> [WORK INSTRUCTION]: Set down every record below exactly as it stands.

[[ RECORDS TO USE open ]]

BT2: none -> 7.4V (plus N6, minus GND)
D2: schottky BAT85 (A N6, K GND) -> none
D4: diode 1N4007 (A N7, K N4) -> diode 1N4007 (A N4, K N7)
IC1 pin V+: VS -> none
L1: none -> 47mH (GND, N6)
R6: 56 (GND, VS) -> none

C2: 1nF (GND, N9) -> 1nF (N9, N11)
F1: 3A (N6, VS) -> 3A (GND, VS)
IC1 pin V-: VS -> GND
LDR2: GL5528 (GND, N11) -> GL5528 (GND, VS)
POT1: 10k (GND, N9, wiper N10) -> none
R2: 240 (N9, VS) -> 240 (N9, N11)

[[ RECORDS TO USE closed ]]

> [EXPECTED ANSWER]:
BT2: none -> 7.4V (plus N6, minus GND)
D2: schottky BAT85 (A N6, K GND) -> none
D4: diode 1N4007 (A N7, K N4) -> diode 1N4007 (A N4, K N7)
IC1 pin V+: VS -> none
L1: none -> 47mH (GND, N6)
R6: 56 (GND, VS) -> none

C2: 1nF (GND, N9) -> 1nF (N9, N11)
F1: 3A (N6, VS) -> 3A (GND, VS)
IC1 pin V-: VS -> GND
LDR2: GL5528 (GND, N11) -> GL5528 (GND, VS)
POT1: 10k (GND, N9, wiper N10) -> none
R2: 240 (N9, VS) -> 240 (N9, N11)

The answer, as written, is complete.